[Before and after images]
--- --- ---

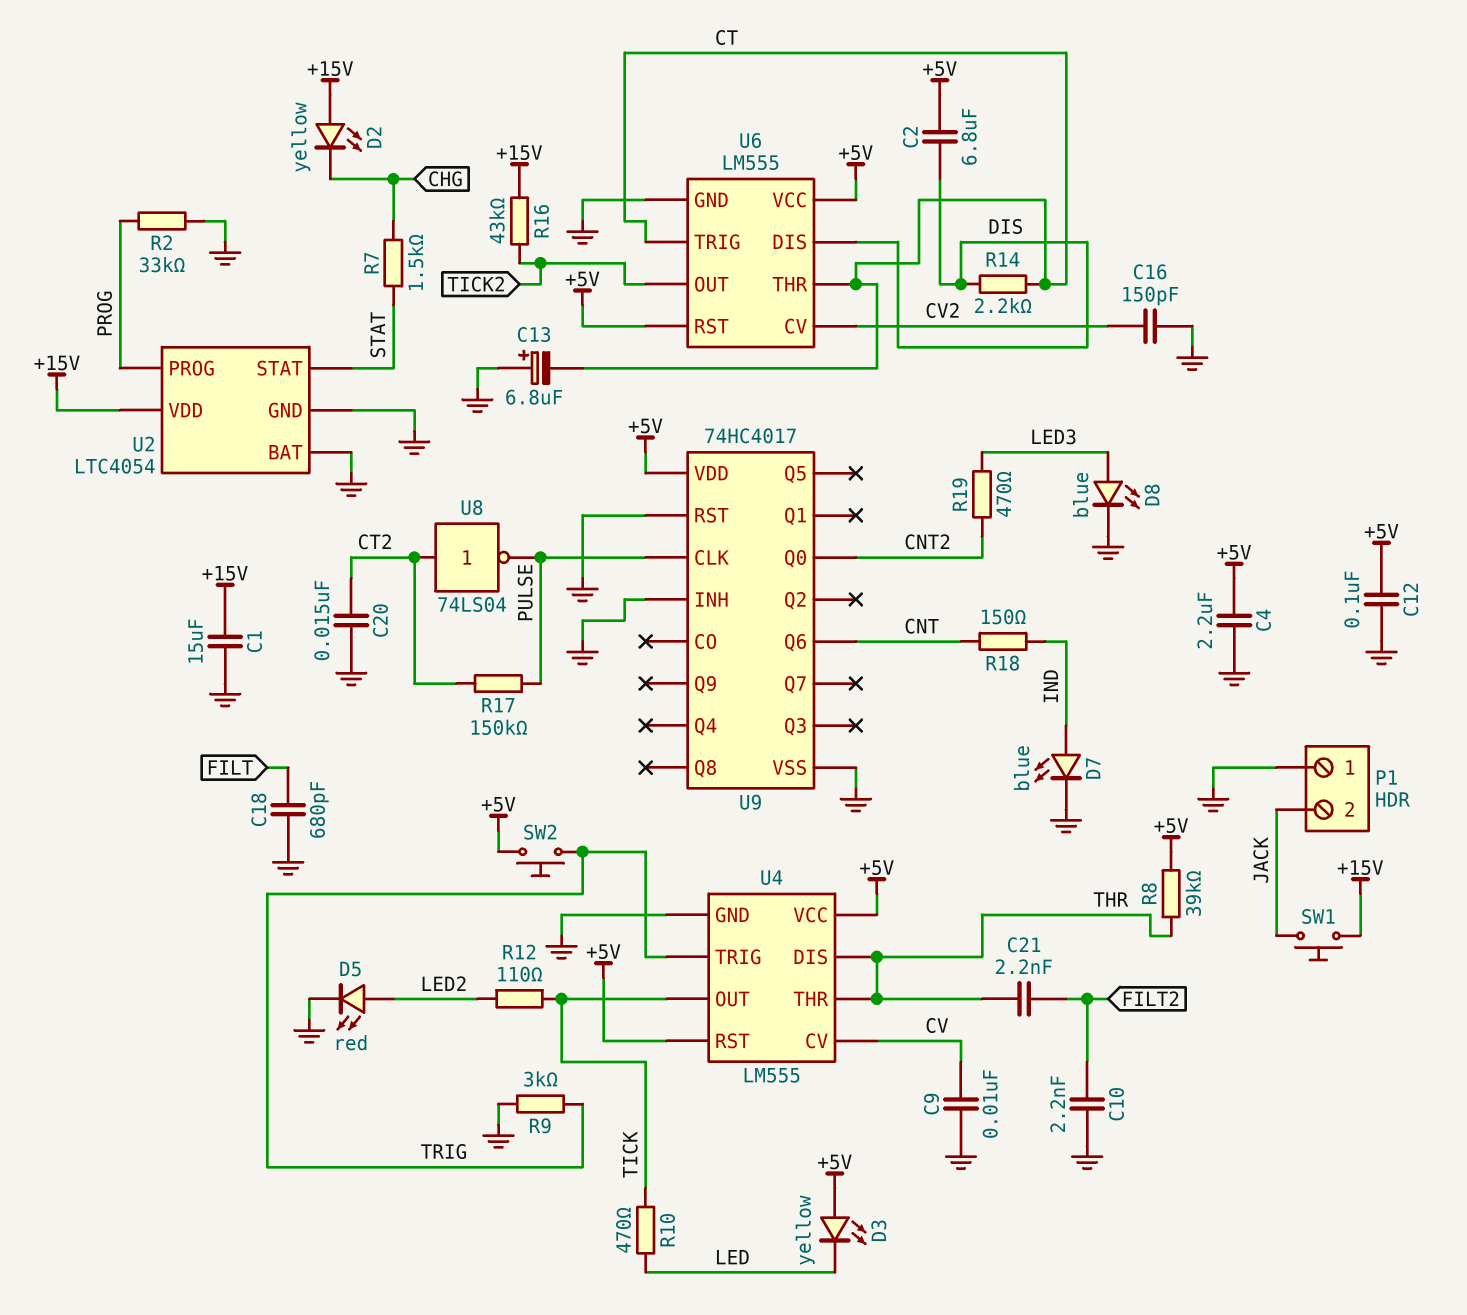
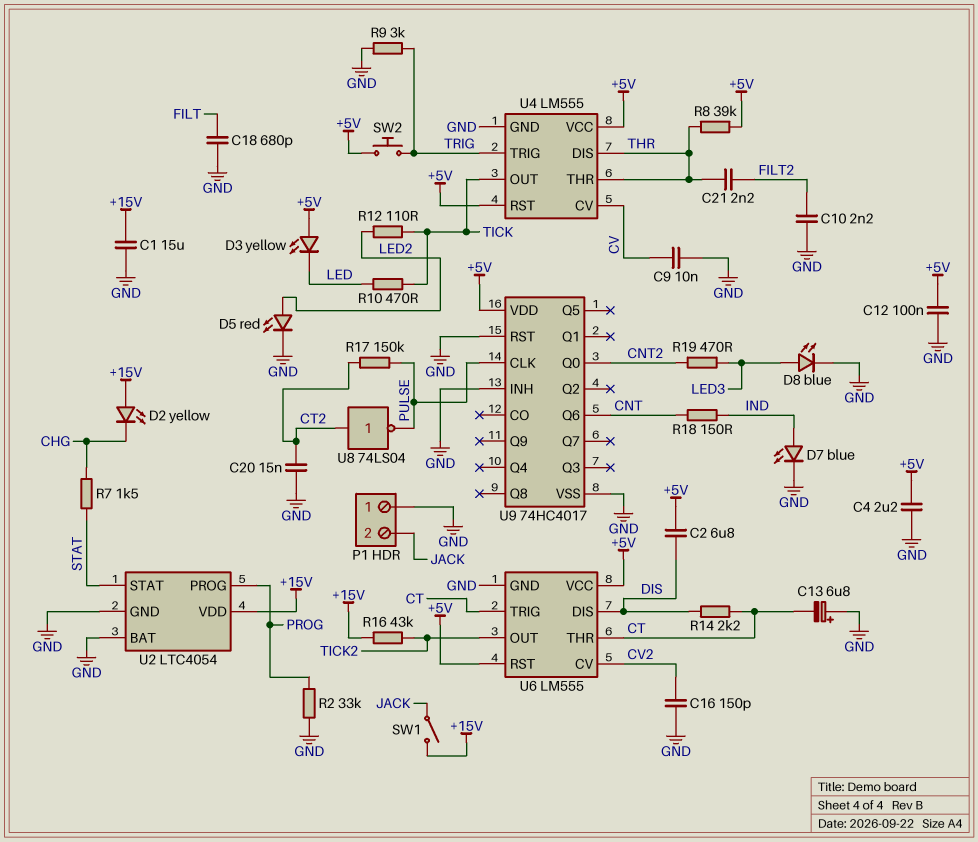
SW1: button (+15V, JACK) -> switch (+15V, JACK)

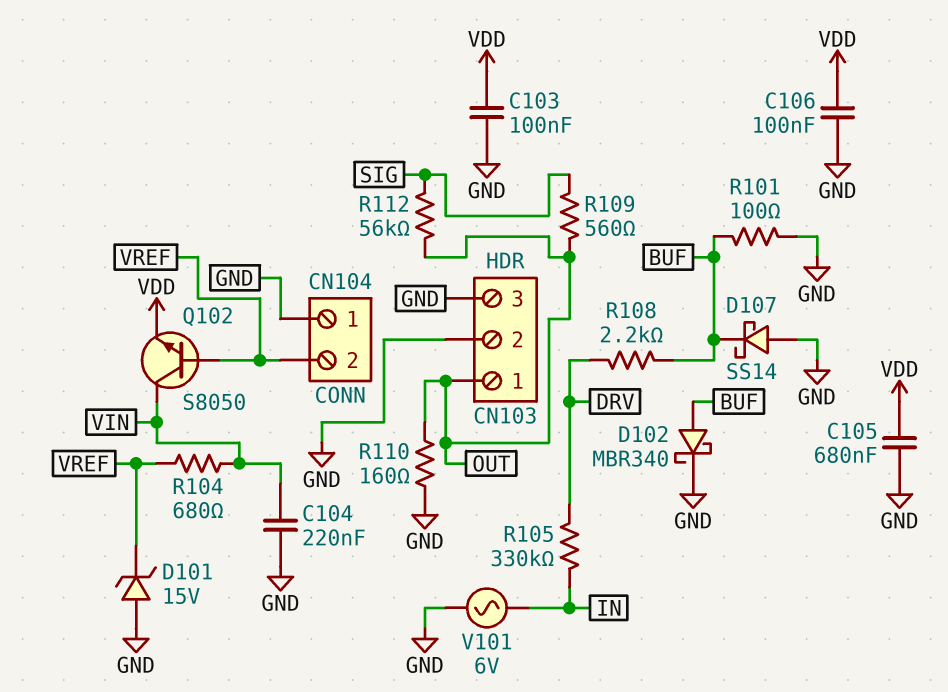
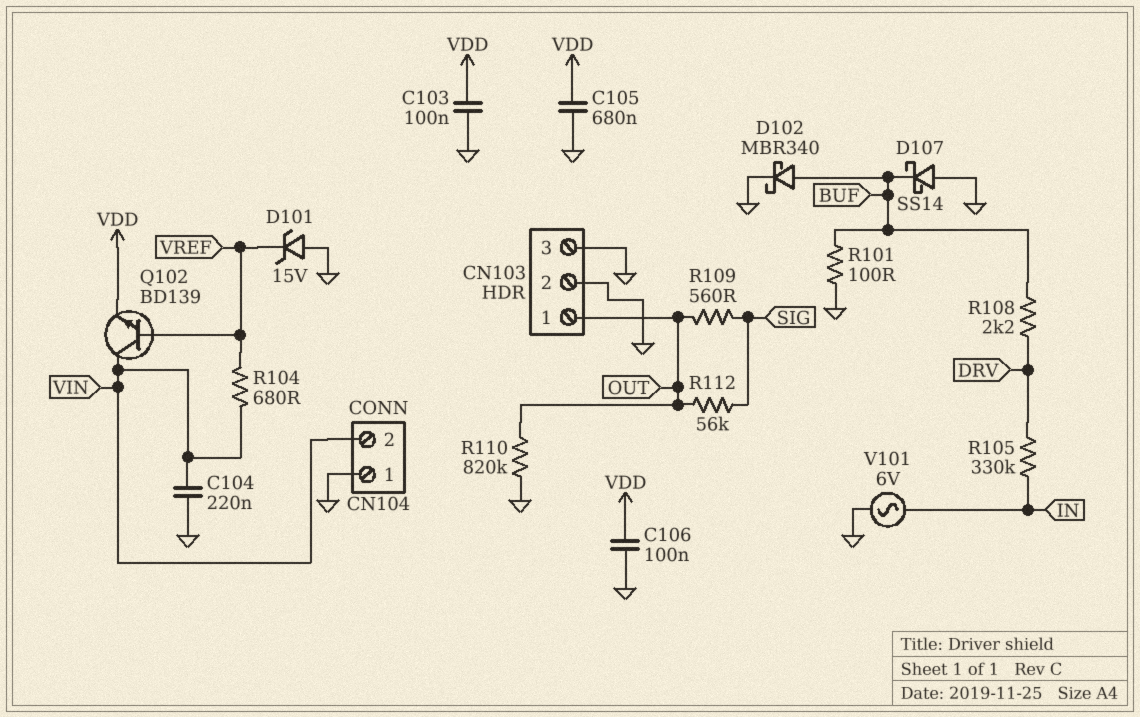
CN104 pin 2: VREF -> VIN
Q102: NPN S8050 (B VREF, C VIN, E VDD) -> NPN BD139 (B VREF, C VIN, E VDD)
R110: 160 (GND, OUT) -> 820k (GND, OUT)

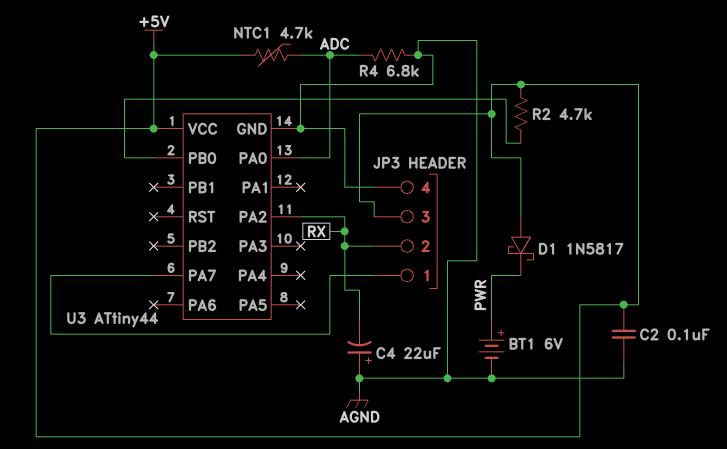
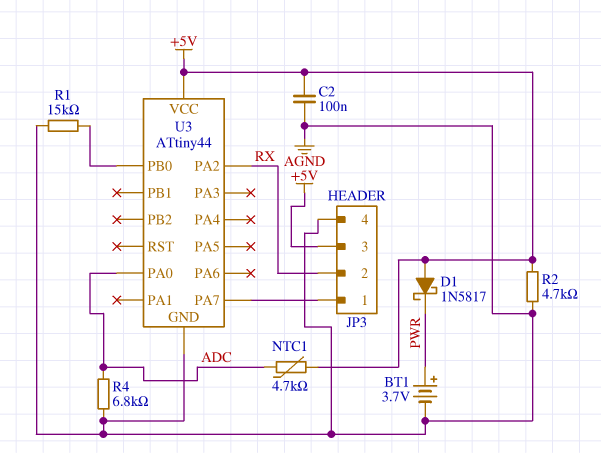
BT1: 6V (plus PWR, minus AGND) -> 3.7V (plus PWR, minus AGND)
C4: 22uF (plus AGND, minus RX) -> none
R1: none -> 15k (AGND, U3/PB0)
R2: 4.7k (+5V, U3/PB0) -> 4.7k (+5V, AGND)

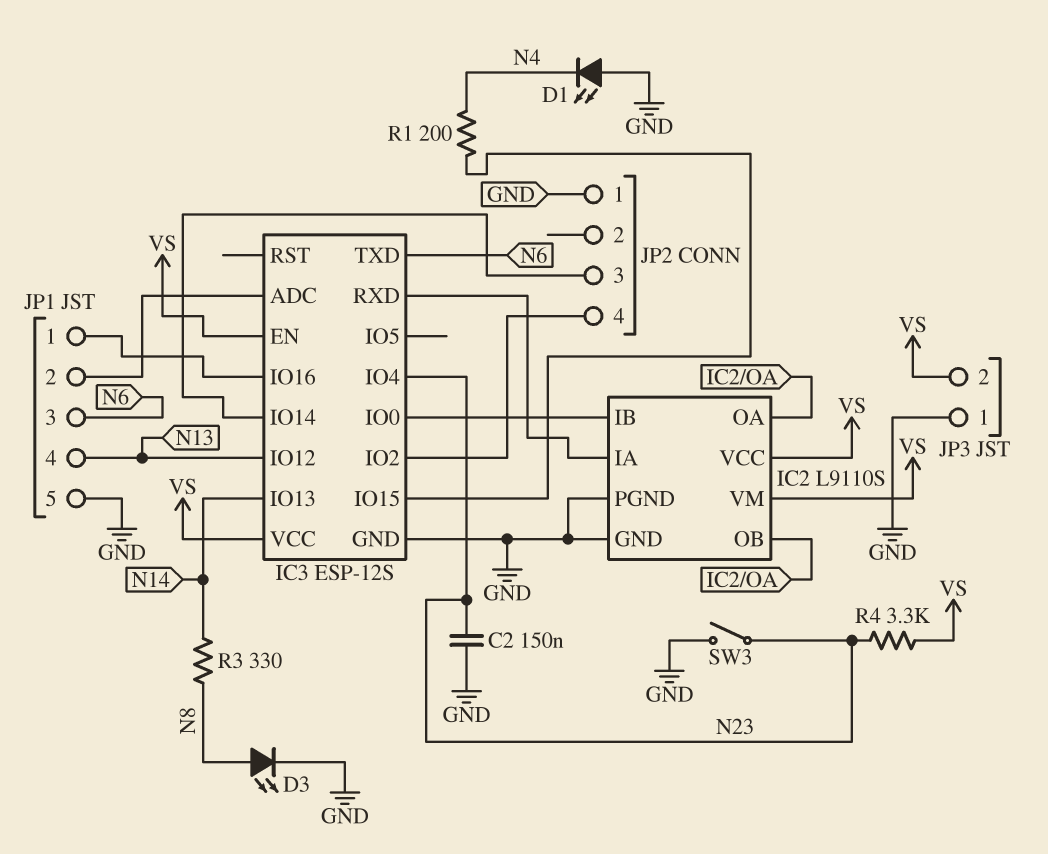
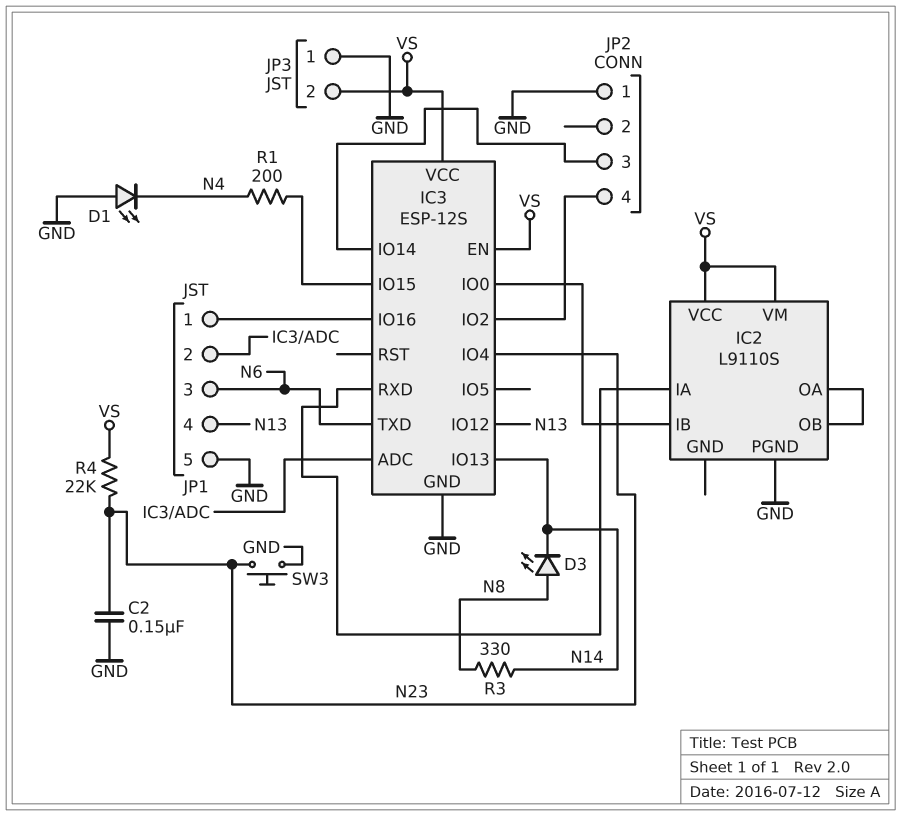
D3: LED (A N8, K GND) -> LED (A N8, K N14)
IC2 pin GND: GND -> none
R4: 3.3k (N23, VS) -> 22k (N23, VS)
SW3: switch (GND, N23) -> button (GND, N23)

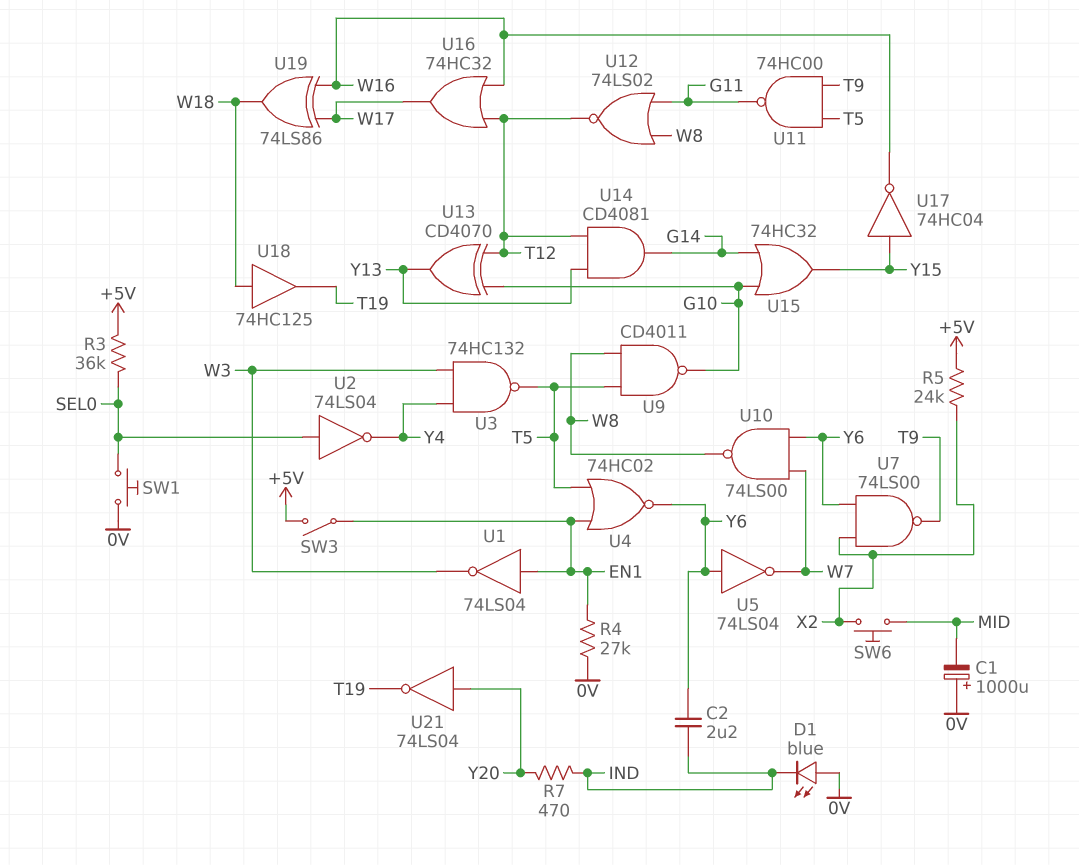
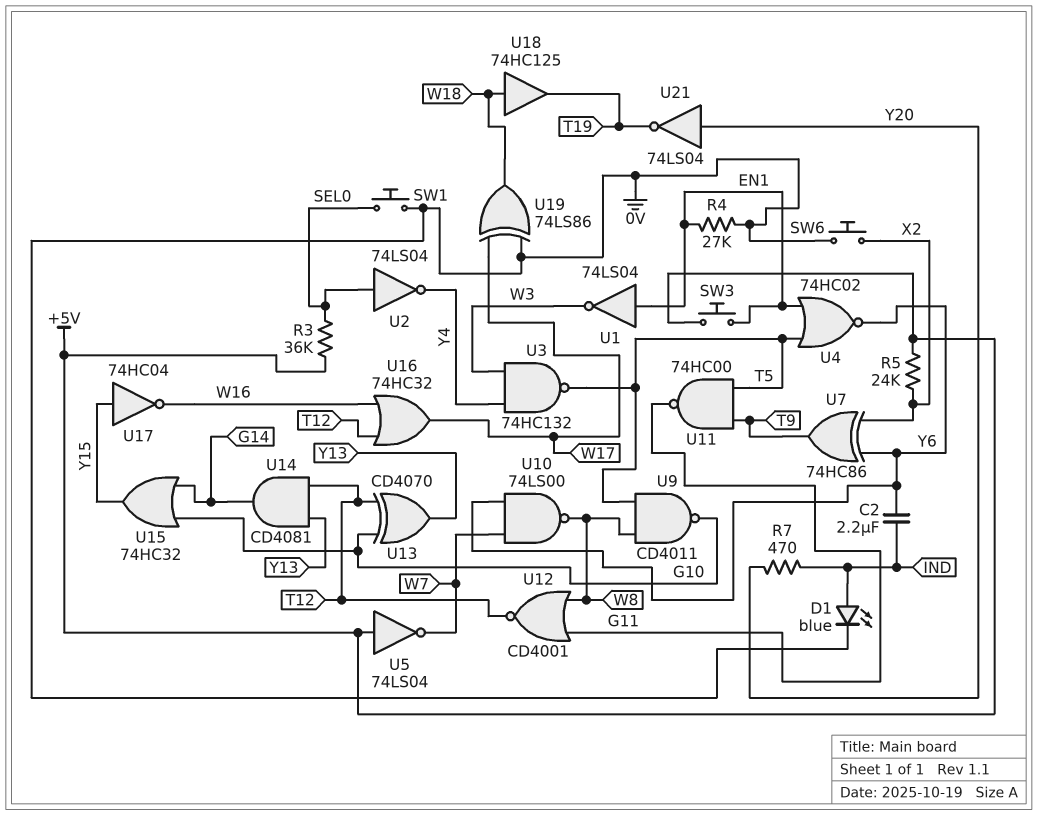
C1: 1000uF (plus 0V, minus MID) -> none
D1: LED blue (A 0V, K IND) -> LED blue (A IND, K 0V)
SW3: switch (+5V, EN1) -> button (+5V, EN1)
SW6: button (MID, X2) -> button (0V, X2)
U5: NOT 74LS04 (in Y6, out W7) -> NOT 74LS04 (in +5V, out W7)
U7: NAND 74LS00 (in X2, in Y6, out T9) -> XOR 74HC86 (in X2, in Y6, out T9)
U12: NOR 74LS02 (in G11, in W8, out T12) -> NOR CD4001 (in G11, in W8, out T12)
U19: XOR 74LS86 (in W16, in W17, out W18) -> XOR 74LS86 (in 0V, in W17, out W18)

--- --- ---

* What this task involves: A word-for-word copy of the entries above is what is needed, without any images.

* Exercise response:
SW1: button (+15V, JACK) -> switch (+15V, JACK)

CN104 pin 2: VREF -> VIN
Q102: NPN S8050 (B VREF, C VIN, E VDD) -> NPN BD139 (B VREF, C VIN, E VDD)
R110: 160 (GND, OUT) -> 820k (GND, OUT)

BT1: 6V (plus PWR, minus AGND) -> 3.7V (plus PWR, minus AGND)
C4: 22uF (plus AGND, minus RX) -> none
R1: none -> 15k (AGND, U3/PB0)
R2: 4.7k (+5V, U3/PB0) -> 4.7k (+5V, AGND)

D3: LED (A N8, K GND) -> LED (A N8, K N14)
IC2 pin GND: GND -> none
R4: 3.3k (N23, VS) -> 22k (N23, VS)
SW3: switch (GND, N23) -> button (GND, N23)

C1: 1000uF (plus 0V, minus MID) -> none
D1: LED blue (A 0V, K IND) -> LED blue (A IND, K 0V)
SW3: switch (+5V, EN1) -> button (+5V, EN1)
SW6: button (MID, X2) -> button (0V, X2)
U5: NOT 74LS04 (in Y6, out W7) -> NOT 74LS04 (in +5V, out W7)
U7: NAND 74LS00 (in X2, in Y6, out T9) -> XOR 74HC86 (in X2, in Y6, out T9)
U12: NOR 74LS02 (in G11, in W8, out T12) -> NOR CD4001 (in G11, in W8, out T12)
U19: XOR 74LS86 (in W16, in W17, out W18) -> XOR 74LS86 (in 0V, in W17, out W18)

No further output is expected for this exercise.